_Task_:
The material below holds a span beginning at the line with "(fioletowy) <600, 680>" and ending at the line with "(pomarańczowy) <910, 139>". Quote that span exactly, both ends included, and only that span.

------ Data for this task

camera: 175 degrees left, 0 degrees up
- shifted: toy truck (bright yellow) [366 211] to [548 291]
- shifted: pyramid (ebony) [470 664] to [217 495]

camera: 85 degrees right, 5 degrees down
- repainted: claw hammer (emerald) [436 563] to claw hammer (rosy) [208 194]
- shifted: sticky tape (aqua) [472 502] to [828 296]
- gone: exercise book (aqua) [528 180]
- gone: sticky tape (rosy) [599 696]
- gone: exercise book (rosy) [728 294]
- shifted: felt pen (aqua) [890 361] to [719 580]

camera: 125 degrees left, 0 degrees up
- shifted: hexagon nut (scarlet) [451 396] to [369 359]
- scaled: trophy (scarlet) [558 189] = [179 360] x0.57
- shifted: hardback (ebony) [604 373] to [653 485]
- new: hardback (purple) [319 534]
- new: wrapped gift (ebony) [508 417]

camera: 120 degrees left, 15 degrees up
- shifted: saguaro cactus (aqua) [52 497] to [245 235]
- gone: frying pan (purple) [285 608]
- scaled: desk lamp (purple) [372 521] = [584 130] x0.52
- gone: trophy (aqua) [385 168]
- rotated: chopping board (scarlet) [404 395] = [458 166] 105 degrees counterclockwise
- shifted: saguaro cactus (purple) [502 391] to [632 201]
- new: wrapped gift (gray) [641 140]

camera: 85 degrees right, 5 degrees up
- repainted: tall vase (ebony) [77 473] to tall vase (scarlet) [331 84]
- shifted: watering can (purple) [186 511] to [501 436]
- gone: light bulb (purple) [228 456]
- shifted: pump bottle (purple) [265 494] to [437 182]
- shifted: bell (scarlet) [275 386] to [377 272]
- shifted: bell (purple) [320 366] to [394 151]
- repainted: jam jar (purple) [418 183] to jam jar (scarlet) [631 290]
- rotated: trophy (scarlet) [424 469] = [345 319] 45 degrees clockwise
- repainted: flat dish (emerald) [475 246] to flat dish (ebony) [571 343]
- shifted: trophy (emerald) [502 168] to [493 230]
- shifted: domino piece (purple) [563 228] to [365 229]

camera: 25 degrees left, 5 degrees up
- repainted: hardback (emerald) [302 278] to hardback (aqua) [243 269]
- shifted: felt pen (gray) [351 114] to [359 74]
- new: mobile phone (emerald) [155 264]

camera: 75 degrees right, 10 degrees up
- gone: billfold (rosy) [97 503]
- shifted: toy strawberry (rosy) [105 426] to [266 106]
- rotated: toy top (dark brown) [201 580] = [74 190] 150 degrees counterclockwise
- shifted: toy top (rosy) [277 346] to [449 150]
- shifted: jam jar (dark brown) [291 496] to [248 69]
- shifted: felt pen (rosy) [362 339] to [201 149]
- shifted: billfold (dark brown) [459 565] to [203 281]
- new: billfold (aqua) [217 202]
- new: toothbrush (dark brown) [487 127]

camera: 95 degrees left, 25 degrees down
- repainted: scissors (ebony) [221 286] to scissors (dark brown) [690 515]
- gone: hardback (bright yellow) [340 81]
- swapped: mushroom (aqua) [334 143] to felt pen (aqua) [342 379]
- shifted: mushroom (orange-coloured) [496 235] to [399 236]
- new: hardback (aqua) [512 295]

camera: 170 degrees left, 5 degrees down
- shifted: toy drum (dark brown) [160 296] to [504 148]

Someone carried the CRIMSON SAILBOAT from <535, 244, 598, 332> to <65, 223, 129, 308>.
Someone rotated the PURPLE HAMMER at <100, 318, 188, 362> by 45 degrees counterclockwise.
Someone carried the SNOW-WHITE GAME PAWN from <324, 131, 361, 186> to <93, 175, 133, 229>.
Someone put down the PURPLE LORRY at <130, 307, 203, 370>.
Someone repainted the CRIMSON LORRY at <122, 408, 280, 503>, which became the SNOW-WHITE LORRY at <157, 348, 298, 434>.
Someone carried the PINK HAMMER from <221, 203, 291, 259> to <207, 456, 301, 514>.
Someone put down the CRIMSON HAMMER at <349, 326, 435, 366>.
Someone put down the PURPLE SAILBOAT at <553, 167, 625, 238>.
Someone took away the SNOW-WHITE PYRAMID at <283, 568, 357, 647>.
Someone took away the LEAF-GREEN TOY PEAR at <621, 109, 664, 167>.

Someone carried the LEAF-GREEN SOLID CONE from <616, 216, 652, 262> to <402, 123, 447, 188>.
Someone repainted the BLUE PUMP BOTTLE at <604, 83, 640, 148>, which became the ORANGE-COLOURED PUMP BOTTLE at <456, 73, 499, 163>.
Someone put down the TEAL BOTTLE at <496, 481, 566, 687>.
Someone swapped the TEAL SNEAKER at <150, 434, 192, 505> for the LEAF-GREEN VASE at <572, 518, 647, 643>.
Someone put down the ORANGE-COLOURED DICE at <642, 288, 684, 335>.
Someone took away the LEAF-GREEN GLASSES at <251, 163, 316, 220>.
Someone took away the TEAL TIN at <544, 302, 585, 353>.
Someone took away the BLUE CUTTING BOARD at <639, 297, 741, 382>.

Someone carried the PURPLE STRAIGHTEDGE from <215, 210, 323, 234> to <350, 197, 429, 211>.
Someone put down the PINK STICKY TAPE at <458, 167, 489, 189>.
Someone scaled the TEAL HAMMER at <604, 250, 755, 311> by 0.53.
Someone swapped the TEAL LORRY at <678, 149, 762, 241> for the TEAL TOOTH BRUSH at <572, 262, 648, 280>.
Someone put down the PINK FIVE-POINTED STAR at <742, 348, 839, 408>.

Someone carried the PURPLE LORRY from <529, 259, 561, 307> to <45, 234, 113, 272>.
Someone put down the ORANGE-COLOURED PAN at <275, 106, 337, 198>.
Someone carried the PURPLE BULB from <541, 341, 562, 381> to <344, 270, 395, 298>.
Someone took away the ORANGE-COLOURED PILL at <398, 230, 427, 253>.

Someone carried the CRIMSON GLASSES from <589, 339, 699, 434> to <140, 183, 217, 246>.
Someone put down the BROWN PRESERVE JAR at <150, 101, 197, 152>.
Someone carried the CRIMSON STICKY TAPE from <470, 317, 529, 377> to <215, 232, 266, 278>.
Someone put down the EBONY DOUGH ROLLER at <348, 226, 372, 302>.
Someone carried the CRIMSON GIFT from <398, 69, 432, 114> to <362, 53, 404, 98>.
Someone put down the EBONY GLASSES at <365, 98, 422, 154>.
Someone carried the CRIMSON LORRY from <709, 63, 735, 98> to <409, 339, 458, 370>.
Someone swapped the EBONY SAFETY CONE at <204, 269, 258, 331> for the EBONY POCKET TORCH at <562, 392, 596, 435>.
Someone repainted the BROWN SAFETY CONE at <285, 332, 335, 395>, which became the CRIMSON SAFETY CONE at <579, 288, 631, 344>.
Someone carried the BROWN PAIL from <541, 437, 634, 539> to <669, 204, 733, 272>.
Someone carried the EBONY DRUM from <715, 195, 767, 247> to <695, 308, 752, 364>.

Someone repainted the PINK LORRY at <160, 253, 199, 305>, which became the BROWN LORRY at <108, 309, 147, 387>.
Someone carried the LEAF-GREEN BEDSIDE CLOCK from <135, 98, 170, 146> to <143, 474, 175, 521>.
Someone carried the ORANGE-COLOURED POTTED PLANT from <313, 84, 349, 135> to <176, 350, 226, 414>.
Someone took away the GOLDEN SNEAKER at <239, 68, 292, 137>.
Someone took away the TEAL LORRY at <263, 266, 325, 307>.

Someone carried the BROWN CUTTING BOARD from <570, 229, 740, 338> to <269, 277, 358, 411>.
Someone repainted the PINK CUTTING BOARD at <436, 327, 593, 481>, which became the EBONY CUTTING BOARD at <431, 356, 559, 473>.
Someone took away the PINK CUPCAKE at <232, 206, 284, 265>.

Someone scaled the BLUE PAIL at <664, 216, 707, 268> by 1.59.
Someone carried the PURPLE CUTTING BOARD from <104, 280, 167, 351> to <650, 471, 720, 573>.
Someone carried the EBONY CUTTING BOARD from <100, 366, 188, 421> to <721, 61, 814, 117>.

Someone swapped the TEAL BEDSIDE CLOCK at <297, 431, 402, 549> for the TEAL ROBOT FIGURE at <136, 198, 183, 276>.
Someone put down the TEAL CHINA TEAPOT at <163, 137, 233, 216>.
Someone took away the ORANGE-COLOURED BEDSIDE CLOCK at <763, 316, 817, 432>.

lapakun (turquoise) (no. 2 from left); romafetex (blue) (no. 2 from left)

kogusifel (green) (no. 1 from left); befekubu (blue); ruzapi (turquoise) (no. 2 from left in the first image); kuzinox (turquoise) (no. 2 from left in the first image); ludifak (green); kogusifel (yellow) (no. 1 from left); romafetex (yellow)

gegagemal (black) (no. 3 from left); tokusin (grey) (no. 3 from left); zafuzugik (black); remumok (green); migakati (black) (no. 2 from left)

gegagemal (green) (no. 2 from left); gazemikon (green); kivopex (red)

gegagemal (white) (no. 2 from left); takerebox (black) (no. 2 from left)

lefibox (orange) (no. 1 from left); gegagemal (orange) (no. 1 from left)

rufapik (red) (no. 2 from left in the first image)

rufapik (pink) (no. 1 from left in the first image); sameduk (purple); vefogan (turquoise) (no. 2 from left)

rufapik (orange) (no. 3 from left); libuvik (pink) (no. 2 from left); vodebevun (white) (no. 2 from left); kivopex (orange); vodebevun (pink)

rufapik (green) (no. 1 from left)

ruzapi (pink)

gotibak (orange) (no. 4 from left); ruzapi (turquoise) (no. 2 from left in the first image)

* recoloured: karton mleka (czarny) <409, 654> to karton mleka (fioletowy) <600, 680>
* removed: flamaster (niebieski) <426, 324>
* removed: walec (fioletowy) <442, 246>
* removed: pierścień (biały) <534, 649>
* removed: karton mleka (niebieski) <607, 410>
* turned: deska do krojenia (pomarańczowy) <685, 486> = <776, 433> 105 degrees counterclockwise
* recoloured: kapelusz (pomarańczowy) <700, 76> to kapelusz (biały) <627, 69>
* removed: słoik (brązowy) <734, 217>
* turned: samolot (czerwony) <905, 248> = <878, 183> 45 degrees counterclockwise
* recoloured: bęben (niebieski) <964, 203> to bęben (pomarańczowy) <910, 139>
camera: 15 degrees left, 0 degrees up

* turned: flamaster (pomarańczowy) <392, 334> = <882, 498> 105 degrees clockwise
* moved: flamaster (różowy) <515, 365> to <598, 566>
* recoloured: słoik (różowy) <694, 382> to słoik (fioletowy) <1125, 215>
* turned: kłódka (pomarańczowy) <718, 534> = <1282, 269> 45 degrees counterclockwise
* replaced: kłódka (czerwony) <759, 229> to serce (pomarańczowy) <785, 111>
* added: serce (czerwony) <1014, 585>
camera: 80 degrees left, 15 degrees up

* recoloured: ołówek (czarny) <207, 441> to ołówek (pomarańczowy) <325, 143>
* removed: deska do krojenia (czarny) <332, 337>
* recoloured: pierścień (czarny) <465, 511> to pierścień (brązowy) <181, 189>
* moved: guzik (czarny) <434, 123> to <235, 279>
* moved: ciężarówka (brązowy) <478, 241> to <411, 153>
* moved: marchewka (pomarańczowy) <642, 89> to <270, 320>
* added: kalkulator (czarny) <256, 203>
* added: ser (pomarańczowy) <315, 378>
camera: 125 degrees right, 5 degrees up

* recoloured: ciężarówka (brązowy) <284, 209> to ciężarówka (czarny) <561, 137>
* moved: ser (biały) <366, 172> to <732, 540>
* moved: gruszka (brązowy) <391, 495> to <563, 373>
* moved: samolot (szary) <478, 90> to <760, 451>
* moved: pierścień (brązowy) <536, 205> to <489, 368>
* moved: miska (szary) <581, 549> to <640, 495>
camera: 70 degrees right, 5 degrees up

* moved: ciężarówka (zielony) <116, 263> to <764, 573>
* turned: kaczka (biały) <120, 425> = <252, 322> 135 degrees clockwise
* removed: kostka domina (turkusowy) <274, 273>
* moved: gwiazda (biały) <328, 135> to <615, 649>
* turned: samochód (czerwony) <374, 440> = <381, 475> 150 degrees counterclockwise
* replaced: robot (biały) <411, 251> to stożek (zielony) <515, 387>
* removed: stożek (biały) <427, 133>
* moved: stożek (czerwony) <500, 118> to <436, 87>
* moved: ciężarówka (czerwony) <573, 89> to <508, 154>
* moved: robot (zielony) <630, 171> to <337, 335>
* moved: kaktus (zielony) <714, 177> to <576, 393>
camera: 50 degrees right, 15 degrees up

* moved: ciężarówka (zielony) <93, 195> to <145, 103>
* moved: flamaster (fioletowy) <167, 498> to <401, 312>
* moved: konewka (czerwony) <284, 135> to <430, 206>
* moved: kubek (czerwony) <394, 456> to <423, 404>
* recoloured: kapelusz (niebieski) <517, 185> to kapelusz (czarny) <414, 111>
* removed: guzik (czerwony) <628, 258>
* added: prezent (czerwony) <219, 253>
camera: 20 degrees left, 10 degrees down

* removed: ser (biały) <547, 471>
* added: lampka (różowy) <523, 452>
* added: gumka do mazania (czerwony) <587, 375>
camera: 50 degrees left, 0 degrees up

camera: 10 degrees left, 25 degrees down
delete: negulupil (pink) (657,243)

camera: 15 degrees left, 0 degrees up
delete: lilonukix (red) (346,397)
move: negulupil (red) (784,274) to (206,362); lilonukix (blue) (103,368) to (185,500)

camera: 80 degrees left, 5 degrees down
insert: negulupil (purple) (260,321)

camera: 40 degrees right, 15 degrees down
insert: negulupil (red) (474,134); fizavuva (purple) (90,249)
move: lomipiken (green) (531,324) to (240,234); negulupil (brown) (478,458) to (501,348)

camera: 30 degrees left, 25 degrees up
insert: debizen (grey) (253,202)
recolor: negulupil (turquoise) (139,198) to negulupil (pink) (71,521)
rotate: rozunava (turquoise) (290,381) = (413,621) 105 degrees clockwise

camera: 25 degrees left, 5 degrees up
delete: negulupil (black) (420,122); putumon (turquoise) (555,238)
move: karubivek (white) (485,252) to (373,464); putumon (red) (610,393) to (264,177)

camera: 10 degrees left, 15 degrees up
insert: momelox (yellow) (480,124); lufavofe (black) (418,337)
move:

------------

_Task output_:
* recoloured: karton mleka (czarny) <409, 654> to karton mleka (fioletowy) <600, 680>
* removed: flamaster (niebieski) <426, 324>
* removed: walec (fioletowy) <442, 246>
* removed: pierścień (biały) <534, 649>
* removed: karton mleka (niebieski) <607, 410>
* turned: deska do krojenia (pomarańczowy) <685, 486> = <776, 433> 105 degrees counterclockwise
* recoloured: kapelusz (pomarańczowy) <700, 76> to kapelusz (biały) <627, 69>
* removed: słoik (brązowy) <734, 217>
* turned: samolot (czerwony) <905, 248> = <878, 183> 45 degrees counterclockwise
* recoloured: bęben (niebieski) <964, 203> to bęben (pomarańczowy) <910, 139>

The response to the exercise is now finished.